**YOUR ASSIGNMENT**
Output the listing below verbatim, but drop the images.

(DATASET RECORDS begins)

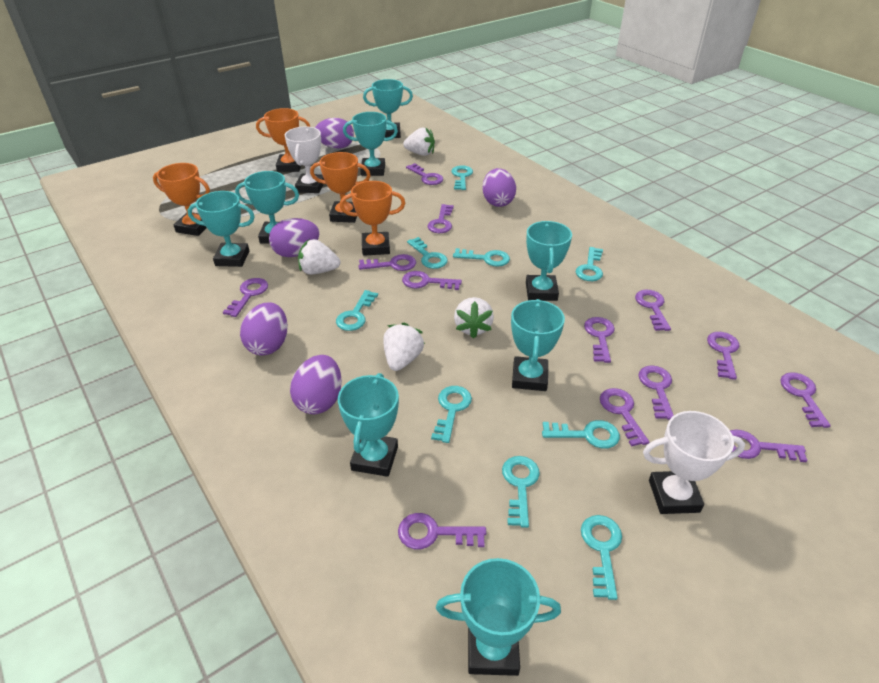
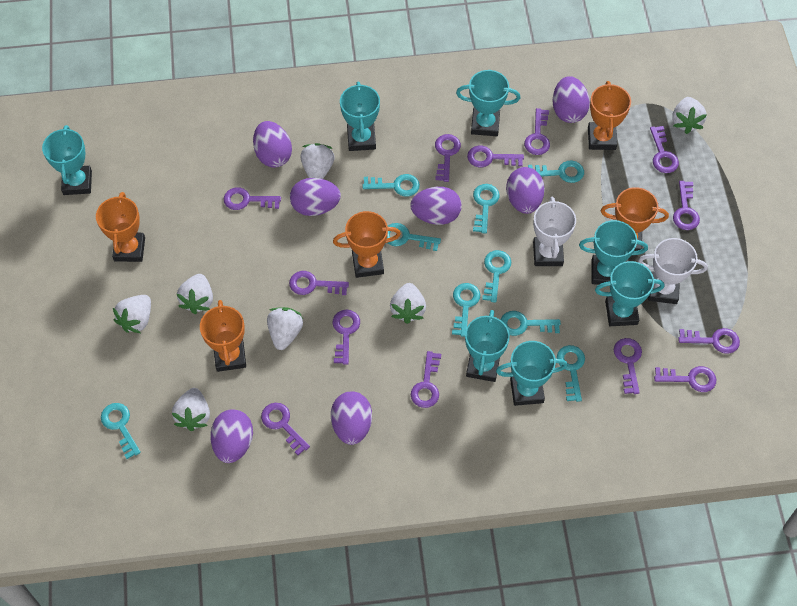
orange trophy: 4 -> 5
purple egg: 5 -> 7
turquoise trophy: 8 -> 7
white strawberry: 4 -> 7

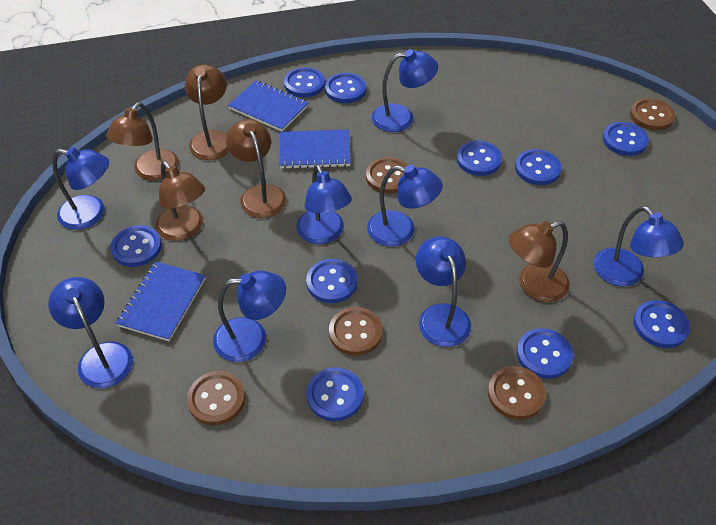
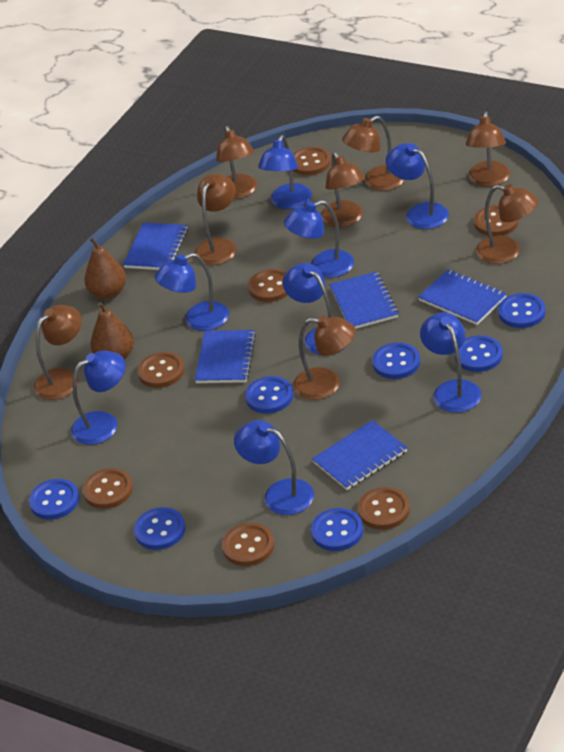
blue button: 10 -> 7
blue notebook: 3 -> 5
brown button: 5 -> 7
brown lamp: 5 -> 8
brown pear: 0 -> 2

(DATASET RECORDS ends)

**COMPLETED TASK**
orange trophy: 4 -> 5
purple egg: 5 -> 7
turquoise trophy: 8 -> 7
white strawberry: 4 -> 7

blue button: 10 -> 7
blue notebook: 3 -> 5
brown button: 5 -> 7
brown lamp: 5 -> 8
brown pear: 0 -> 2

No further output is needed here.